What the task requires →
Copy every entry below exactly as it appears, leaving out the images.

Dataset extract →
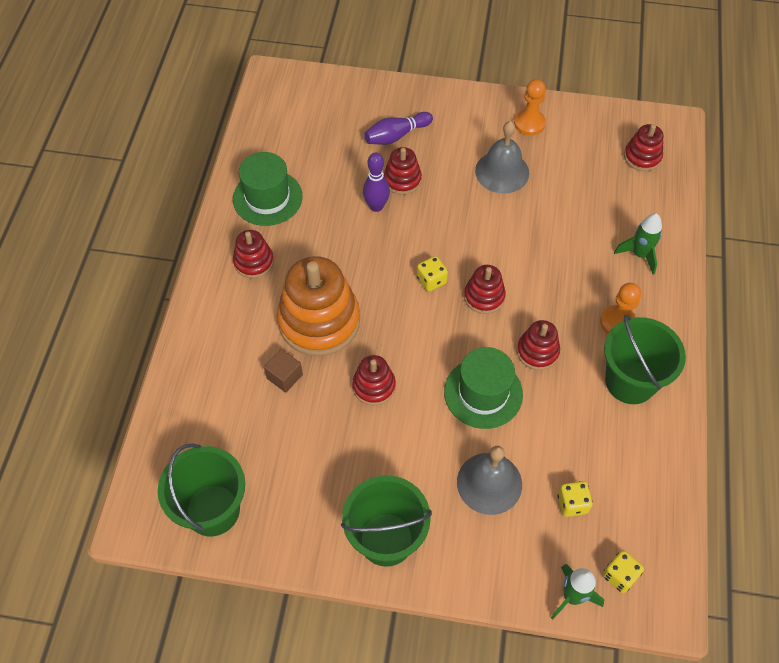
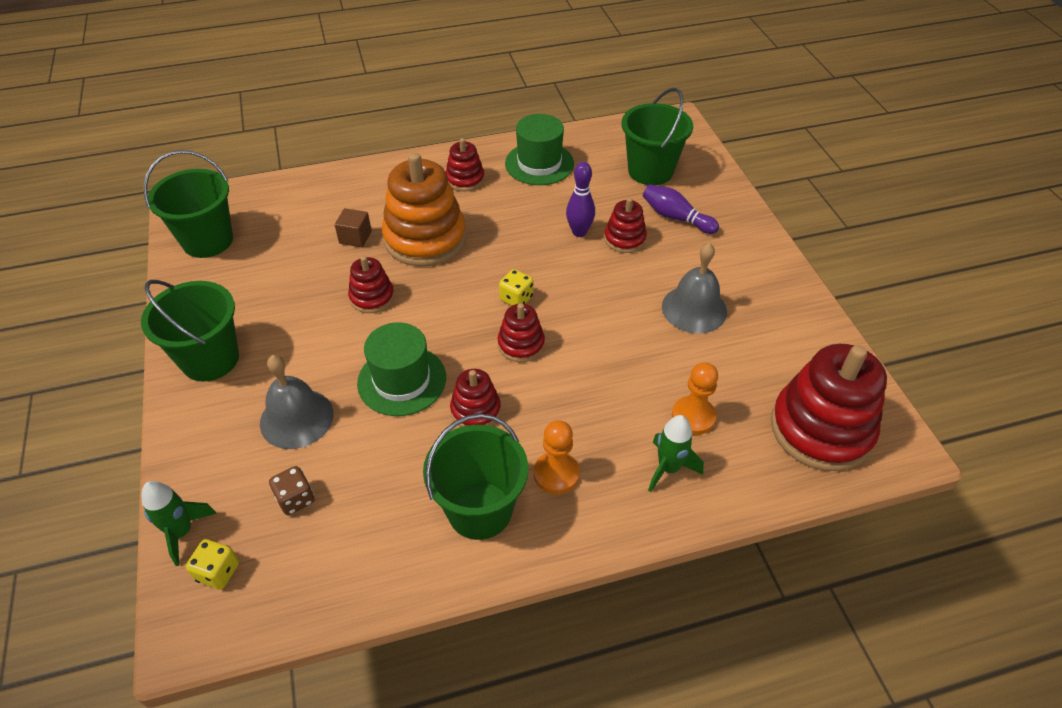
camera: 65 degrees right, 10 degrees down
(328, 125) = (650, 171): none -> green bucket
(529, 123) = (780, 310): orange pawn -> orange pawn (693, 416)
(572, 504) = (295, 499): yellow dice -> brown dice
(642, 157) = (821, 429): red stacking toy -> red stacking toy, size x1.97

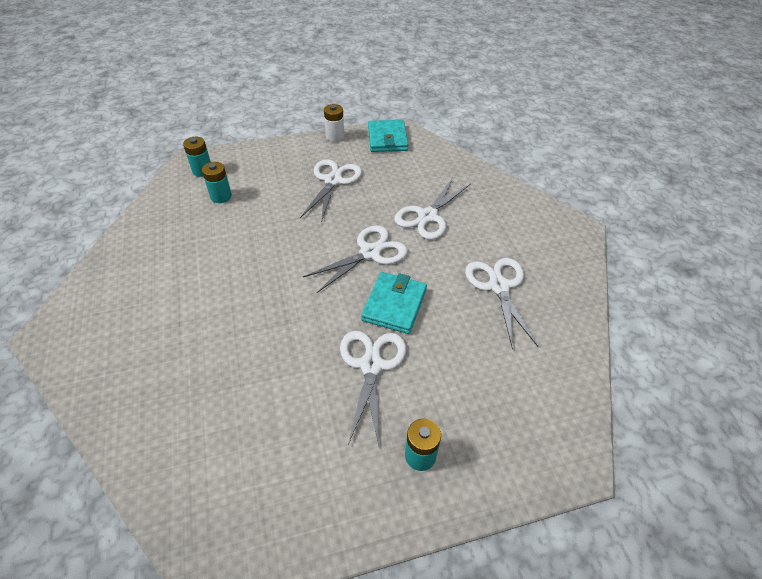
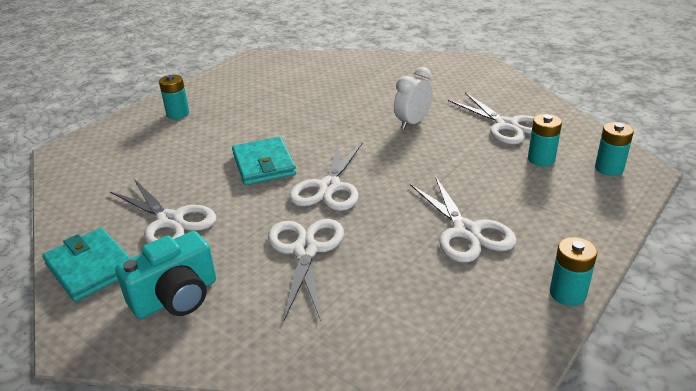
camera: 145 degrees right, 15 degrees down
(236, 280) = (412, 123): none -> white clock
(335, 137) = (567, 293): white battery -> turquoise battery
(371, 365) = (247, 130): white scissors -> white scissors (507, 125)
(387, 139) = (494, 338): turquoise wallet -> turquoise wallet (91, 268)
(518, 227) = (176, 297): none -> turquoise camera

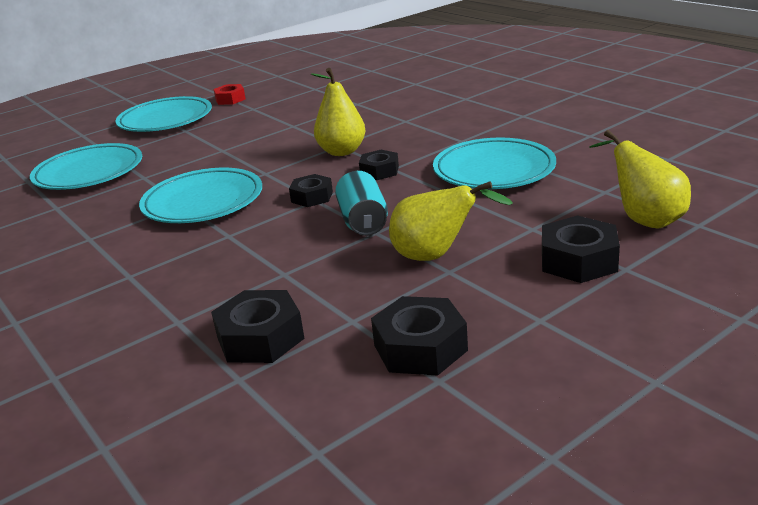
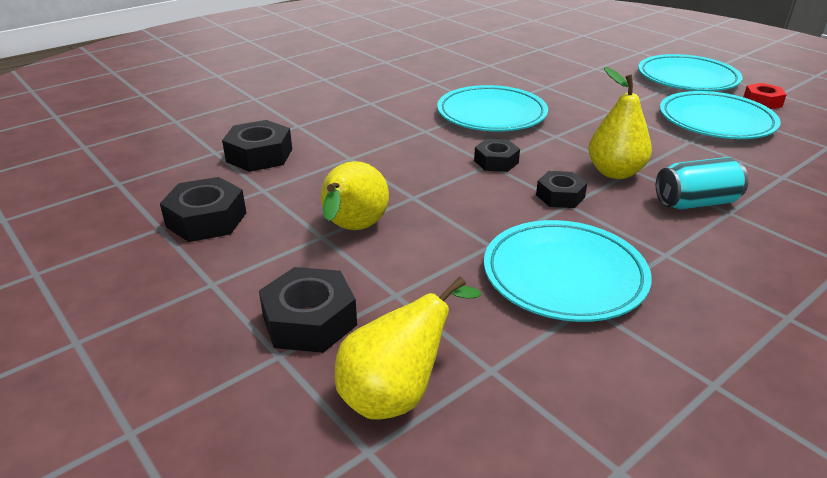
camera: 85 degrees right, 5 degrees up
(89, 172) = (555, 66): turquoise plate -> turquoise plate (716, 121)
(363, 221) = (437, 190): turquoise can -> turquoise can (696, 203)

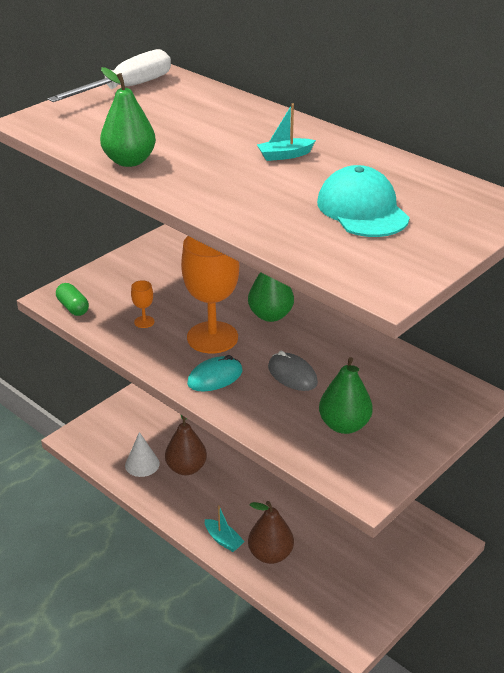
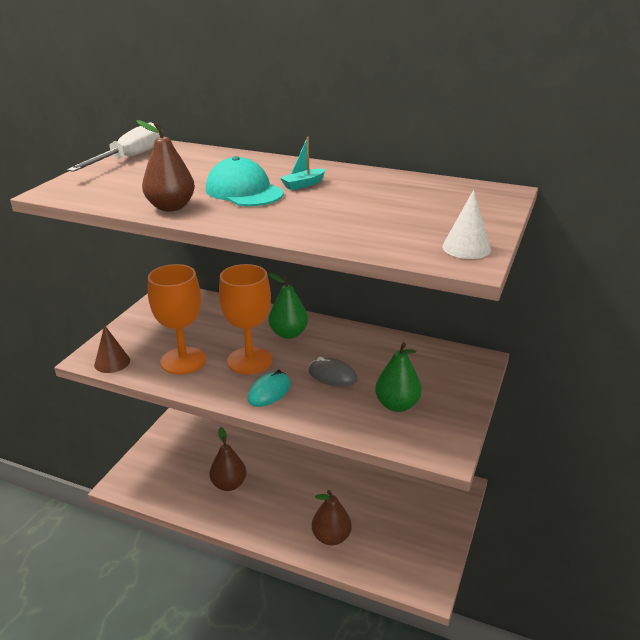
camera: 20 degrees left, 5 degrees down
(73, 307) = (112, 362): green capsule -> brown cone
(129, 161) = (171, 207): green pear -> brown pear
(142, 464) = (189, 491): white cone -> white cone (466, 248)
(144, 322) = (183, 361): orange goblet -> orange goblet, size x2.49
(223, 540) = (287, 536): turquoise boat -> none
(362, 209) = (398, 211): turquoise cap -> turquoise cap (244, 191)

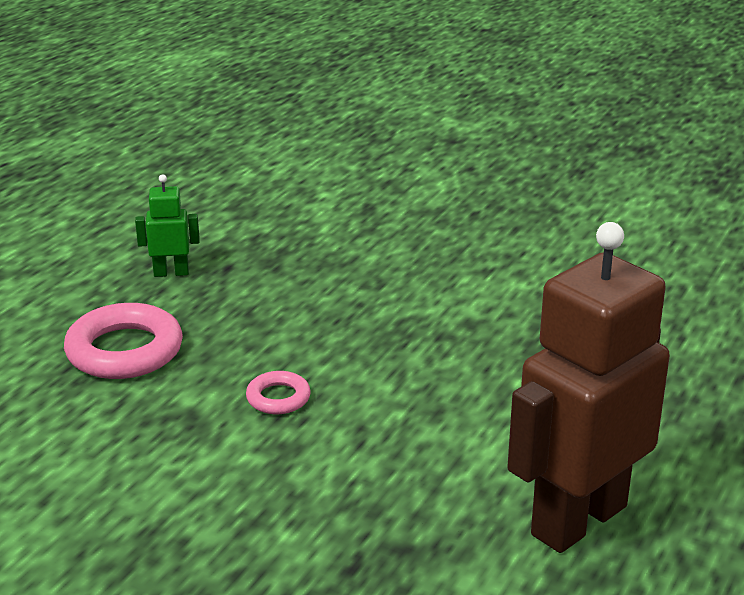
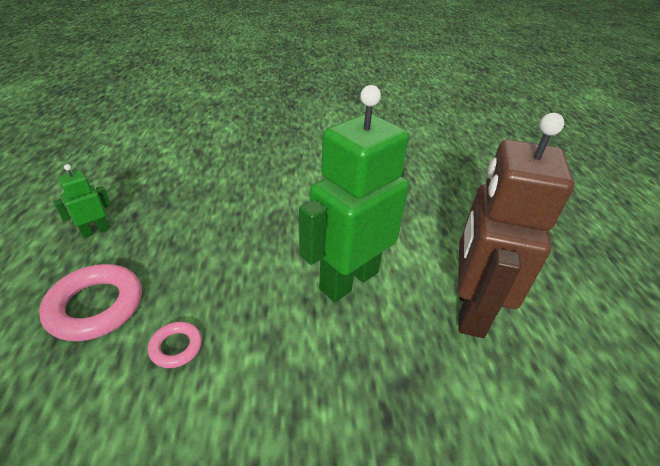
camera: 35 degrees left, 10 degrees up
(278, 398) = (236, 299): pink ring -> pink ring (176, 347)
(437, 428) = (348, 280): none -> green robot

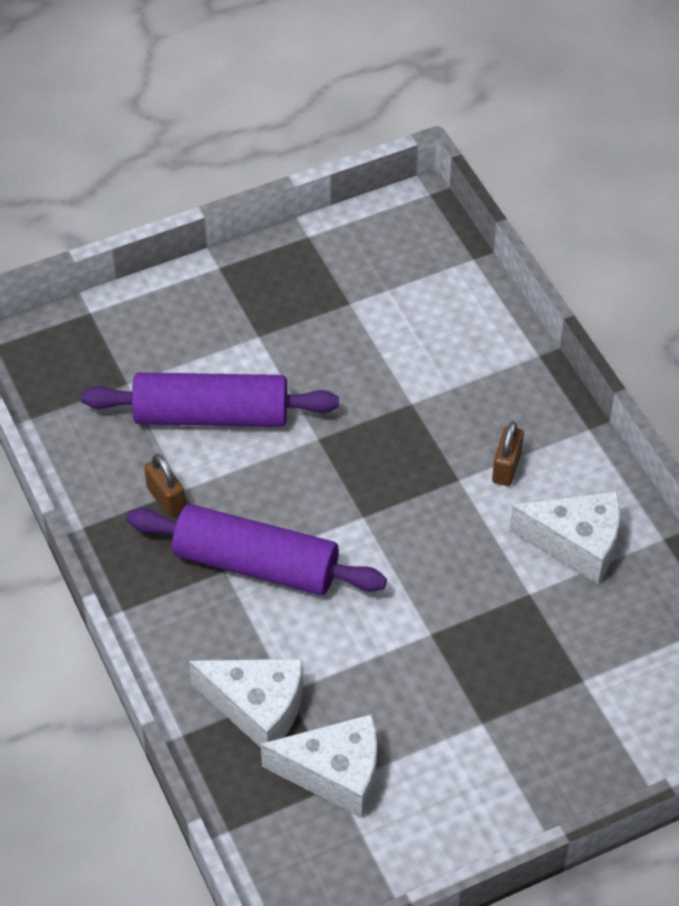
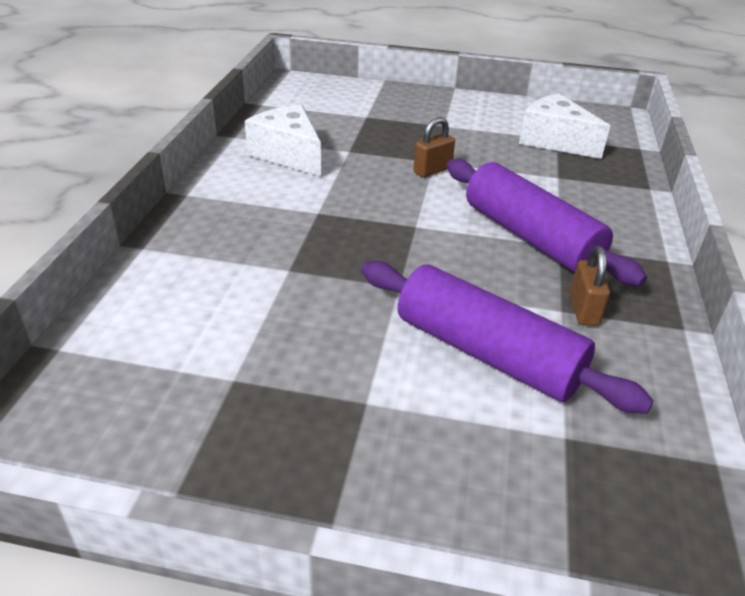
camera: 145 degrees left, 15 degrees down
(258, 708) = (586, 178): white cheese -> none
(506, 467) = (275, 202): brown padlock -> brown padlock (432, 170)

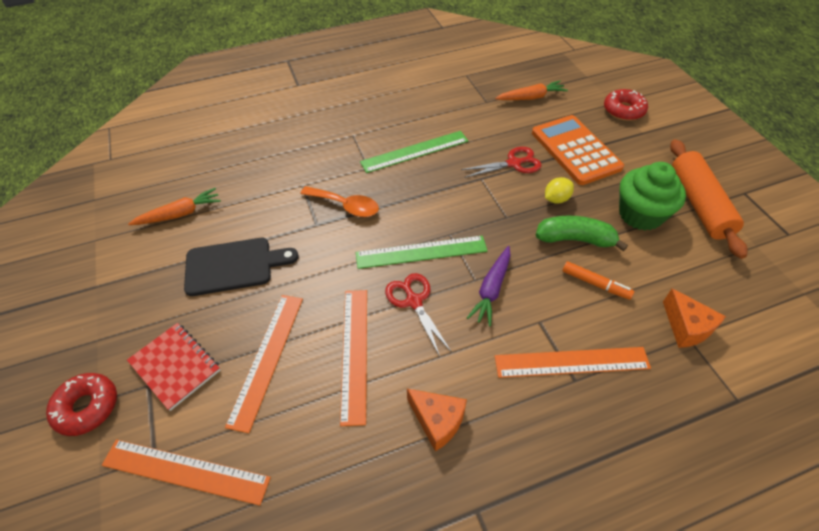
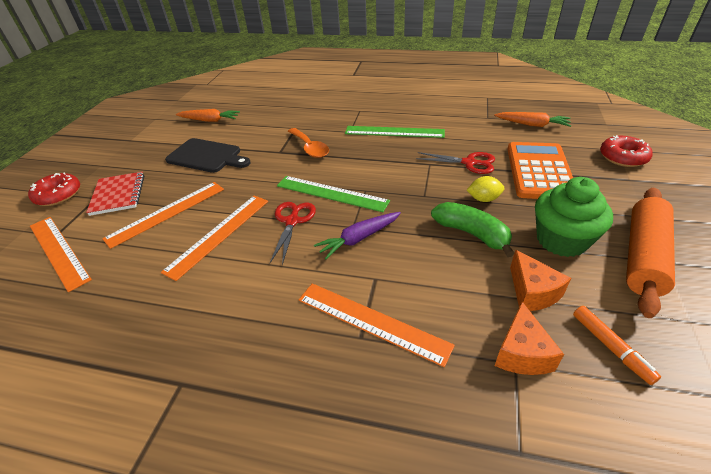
camera: 35 degrees right, 10 degrees down
(437, 421) = (222, 305): orange cheese -> orange cheese (532, 292)
(595, 284) = (457, 274): orange marker -> orange marker (610, 347)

Response box →
camera: 65 degrees right, 10 degrees down
(328, 125) = (650, 171): none -> green bucket
(529, 123) = (780, 310): orange pawn -> orange pawn (693, 416)
(572, 504) = (295, 499): yellow dice -> brown dice
(642, 157) = (821, 429): red stacking toy -> red stacking toy, size x1.97

camera: 145 degrees right, 15 degrees down
(236, 280) = (412, 123): none -> white clock
(335, 137) = (567, 293): white battery -> turquoise battery
(371, 365) = (247, 130): white scissors -> white scissors (507, 125)
(387, 139) = (494, 338): turquoise wallet -> turquoise wallet (91, 268)
(518, 227) = (176, 297): none -> turquoise camera

camera: 85 degrees right, 5 degrees up
(89, 172) = (555, 66): turquoise plate -> turquoise plate (716, 121)
(363, 221) = (437, 190): turquoise can -> turquoise can (696, 203)

camera: 20 degrees left, 5 degrees down
(73, 307) = (112, 362): green capsule -> brown cone
(129, 161) = (171, 207): green pear -> brown pear
(142, 464) = (189, 491): white cone -> white cone (466, 248)
(144, 322) = (183, 361): orange goblet -> orange goblet, size x2.49
(223, 540) = (287, 536): turquoise boat -> none
(362, 209) = (398, 211): turquoise cap -> turquoise cap (244, 191)

camera: 35 degrees left, 10 degrees up
(278, 398) = (236, 299): pink ring -> pink ring (176, 347)
(437, 428) = (348, 280): none -> green robot

camera: 145 degrees left, 15 degrees down
(258, 708) = (586, 178): white cheese -> none
(506, 467) = (275, 202): brown padlock -> brown padlock (432, 170)

camera: 35 degrees right, 10 degrees down
(437, 421) = (222, 305): orange cheese -> orange cheese (532, 292)
(595, 284) = (457, 274): orange marker -> orange marker (610, 347)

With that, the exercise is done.